* BEGIN Exercise inputs *

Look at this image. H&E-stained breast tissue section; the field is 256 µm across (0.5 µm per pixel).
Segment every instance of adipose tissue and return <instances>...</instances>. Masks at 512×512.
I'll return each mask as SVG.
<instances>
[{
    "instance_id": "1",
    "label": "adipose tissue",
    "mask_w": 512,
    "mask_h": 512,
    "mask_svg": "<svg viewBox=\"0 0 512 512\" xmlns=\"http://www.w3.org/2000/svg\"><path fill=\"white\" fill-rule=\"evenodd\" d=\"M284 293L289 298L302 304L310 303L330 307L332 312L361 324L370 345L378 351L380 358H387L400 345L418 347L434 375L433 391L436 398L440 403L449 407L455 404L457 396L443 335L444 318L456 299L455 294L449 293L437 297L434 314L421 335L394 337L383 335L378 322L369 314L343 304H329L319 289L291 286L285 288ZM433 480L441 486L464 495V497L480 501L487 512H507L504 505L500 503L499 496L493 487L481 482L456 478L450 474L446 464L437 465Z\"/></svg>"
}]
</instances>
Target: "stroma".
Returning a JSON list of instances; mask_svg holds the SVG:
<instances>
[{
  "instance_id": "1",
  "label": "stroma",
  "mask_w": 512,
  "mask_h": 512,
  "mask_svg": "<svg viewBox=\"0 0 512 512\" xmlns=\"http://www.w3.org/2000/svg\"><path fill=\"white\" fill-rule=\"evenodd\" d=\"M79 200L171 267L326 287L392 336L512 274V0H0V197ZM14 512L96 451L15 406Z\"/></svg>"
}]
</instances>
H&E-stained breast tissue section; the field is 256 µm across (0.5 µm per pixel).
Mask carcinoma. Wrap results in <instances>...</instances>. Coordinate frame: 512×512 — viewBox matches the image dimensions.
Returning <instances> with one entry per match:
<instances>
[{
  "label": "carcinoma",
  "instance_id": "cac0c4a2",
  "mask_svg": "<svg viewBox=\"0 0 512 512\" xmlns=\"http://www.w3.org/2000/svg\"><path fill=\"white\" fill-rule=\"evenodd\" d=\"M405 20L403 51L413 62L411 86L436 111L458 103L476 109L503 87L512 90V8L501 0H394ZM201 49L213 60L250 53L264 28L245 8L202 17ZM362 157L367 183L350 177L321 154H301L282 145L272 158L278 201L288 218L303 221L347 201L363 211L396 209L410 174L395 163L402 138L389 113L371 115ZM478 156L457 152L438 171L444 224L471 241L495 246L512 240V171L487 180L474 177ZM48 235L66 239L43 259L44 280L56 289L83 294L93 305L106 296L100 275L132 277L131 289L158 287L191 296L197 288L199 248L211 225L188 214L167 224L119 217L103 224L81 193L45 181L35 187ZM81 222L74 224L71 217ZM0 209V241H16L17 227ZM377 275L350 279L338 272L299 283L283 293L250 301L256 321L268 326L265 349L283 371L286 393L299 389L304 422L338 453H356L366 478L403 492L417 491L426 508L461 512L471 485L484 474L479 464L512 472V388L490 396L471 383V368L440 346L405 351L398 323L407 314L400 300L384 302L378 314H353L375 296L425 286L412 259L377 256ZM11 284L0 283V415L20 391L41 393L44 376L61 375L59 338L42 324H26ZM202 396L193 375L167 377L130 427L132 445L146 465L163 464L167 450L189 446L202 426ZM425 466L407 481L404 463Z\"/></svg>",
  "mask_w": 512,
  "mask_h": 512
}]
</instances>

* END Exercise inputs *

## Job:
How many lines of these entries contain "section"? Answer with the number and nothing else.

## Task result:
2